→ Object change descriptions:
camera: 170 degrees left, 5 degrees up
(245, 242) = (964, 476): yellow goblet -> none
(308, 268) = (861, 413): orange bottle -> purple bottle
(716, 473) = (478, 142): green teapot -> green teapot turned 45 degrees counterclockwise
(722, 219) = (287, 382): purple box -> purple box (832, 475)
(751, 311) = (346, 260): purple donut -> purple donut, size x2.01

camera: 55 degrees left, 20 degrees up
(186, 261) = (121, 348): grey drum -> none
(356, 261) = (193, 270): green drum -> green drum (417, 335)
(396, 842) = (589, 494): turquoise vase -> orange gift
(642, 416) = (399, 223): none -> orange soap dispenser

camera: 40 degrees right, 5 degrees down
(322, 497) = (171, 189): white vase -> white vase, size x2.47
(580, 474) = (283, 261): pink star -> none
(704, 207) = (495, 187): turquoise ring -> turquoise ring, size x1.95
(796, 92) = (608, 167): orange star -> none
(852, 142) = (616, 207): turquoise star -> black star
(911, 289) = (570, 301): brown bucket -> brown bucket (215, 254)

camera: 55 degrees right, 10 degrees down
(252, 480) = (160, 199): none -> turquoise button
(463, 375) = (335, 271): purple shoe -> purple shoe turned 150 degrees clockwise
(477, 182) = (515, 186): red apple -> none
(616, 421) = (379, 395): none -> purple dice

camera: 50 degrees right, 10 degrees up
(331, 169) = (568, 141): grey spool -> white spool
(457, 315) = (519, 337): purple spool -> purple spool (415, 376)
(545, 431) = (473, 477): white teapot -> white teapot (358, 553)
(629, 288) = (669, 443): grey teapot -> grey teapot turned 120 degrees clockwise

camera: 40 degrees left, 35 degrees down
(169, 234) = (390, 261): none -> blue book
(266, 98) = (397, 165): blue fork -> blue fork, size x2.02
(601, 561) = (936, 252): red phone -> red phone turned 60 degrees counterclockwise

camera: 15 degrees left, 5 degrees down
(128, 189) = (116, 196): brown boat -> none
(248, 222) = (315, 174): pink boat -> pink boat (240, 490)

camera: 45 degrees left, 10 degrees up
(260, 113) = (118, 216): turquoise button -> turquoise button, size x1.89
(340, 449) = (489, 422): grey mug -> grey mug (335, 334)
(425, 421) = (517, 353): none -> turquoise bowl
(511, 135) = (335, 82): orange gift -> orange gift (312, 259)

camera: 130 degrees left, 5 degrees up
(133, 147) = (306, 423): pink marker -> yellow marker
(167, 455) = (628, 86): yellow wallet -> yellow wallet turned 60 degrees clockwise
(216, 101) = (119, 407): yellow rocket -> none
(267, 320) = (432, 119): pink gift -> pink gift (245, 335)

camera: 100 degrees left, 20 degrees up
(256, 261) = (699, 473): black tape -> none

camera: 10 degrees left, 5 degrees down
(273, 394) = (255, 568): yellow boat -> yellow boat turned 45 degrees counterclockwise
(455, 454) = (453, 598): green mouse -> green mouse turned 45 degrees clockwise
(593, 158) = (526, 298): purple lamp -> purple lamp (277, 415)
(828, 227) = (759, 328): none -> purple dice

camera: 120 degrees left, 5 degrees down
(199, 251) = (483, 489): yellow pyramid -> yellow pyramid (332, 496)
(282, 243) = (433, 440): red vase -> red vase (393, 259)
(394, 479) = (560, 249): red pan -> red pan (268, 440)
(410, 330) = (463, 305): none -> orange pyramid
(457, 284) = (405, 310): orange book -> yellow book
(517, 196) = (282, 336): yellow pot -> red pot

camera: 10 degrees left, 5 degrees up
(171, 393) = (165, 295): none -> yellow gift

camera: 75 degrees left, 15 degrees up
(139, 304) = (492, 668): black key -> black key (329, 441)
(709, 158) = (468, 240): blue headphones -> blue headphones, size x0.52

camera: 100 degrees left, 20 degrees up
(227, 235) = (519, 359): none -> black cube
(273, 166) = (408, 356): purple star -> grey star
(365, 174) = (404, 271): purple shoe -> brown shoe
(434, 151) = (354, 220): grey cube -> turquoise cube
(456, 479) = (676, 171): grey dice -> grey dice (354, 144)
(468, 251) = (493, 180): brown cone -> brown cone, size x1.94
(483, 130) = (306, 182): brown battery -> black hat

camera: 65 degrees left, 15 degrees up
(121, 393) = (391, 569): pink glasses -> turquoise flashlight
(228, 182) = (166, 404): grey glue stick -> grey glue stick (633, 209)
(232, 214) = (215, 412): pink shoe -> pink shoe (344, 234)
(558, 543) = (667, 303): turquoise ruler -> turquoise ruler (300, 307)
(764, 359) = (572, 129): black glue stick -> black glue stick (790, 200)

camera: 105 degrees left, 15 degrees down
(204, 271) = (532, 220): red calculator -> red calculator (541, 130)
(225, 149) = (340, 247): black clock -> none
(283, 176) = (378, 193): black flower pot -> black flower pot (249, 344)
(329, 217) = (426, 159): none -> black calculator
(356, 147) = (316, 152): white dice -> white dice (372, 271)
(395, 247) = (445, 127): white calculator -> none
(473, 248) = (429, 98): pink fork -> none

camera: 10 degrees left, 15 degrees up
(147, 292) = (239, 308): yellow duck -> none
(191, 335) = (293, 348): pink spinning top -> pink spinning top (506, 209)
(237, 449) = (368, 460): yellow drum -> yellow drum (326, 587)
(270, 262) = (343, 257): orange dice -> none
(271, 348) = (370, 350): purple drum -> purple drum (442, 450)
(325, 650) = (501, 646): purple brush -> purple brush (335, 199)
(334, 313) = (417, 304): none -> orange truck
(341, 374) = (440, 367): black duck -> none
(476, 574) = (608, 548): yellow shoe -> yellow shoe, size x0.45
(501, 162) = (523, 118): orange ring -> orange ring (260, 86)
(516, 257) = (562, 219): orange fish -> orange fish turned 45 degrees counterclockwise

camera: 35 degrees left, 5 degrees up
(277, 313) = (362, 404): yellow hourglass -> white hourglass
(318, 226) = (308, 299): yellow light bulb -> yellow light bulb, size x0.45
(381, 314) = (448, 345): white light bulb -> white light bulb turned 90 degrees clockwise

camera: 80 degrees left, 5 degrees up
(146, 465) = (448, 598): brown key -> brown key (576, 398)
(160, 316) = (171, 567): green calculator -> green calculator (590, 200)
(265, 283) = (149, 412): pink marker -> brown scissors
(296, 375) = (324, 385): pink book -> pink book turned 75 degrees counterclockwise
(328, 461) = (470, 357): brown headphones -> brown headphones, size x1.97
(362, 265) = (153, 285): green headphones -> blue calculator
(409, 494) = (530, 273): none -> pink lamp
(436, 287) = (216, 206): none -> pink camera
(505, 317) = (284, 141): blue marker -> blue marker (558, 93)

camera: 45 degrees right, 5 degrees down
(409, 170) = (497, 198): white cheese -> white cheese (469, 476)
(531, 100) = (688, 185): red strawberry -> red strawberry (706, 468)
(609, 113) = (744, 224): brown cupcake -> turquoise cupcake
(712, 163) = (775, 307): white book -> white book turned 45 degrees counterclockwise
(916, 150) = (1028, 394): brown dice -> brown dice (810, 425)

→ WORK TO BE COMPLETED: From the line holding "(204, 271) = (532, 220): red" to the line holding "camera: 45 degrees right, 5 degrees down", inclusive, restate each line above exactly as written.

→ ANSWER TO THE EXERCISE:
(204, 271) = (532, 220): red calculator -> red calculator (541, 130)
(225, 149) = (340, 247): black clock -> none
(283, 176) = (378, 193): black flower pot -> black flower pot (249, 344)
(329, 217) = (426, 159): none -> black calculator
(356, 147) = (316, 152): white dice -> white dice (372, 271)
(395, 247) = (445, 127): white calculator -> none
(473, 248) = (429, 98): pink fork -> none

camera: 10 degrees left, 15 degrees up
(147, 292) = (239, 308): yellow duck -> none
(191, 335) = (293, 348): pink spinning top -> pink spinning top (506, 209)
(237, 449) = (368, 460): yellow drum -> yellow drum (326, 587)
(270, 262) = (343, 257): orange dice -> none
(271, 348) = (370, 350): purple drum -> purple drum (442, 450)
(325, 650) = (501, 646): purple brush -> purple brush (335, 199)
(334, 313) = (417, 304): none -> orange truck
(341, 374) = (440, 367): black duck -> none
(476, 574) = (608, 548): yellow shoe -> yellow shoe, size x0.45
(501, 162) = (523, 118): orange ring -> orange ring (260, 86)
(516, 257) = (562, 219): orange fish -> orange fish turned 45 degrees counterclockwise

camera: 35 degrees left, 5 degrees up
(277, 313) = (362, 404): yellow hourglass -> white hourglass
(318, 226) = (308, 299): yellow light bulb -> yellow light bulb, size x0.45
(381, 314) = (448, 345): white light bulb -> white light bulb turned 90 degrees clockwise

camera: 80 degrees left, 5 degrees up
(146, 465) = (448, 598): brown key -> brown key (576, 398)
(160, 316) = (171, 567): green calculator -> green calculator (590, 200)
(265, 283) = (149, 412): pink marker -> brown scissors
(296, 375) = (324, 385): pink book -> pink book turned 75 degrees counterclockwise
(328, 461) = (470, 357): brown headphones -> brown headphones, size x1.97
(362, 265) = (153, 285): green headphones -> blue calculator
(409, 494) = (530, 273): none -> pink lamp
(436, 287) = (216, 206): none -> pink camera
(505, 317) = (284, 141): blue marker -> blue marker (558, 93)

camera: 45 degrees right, 5 degrees down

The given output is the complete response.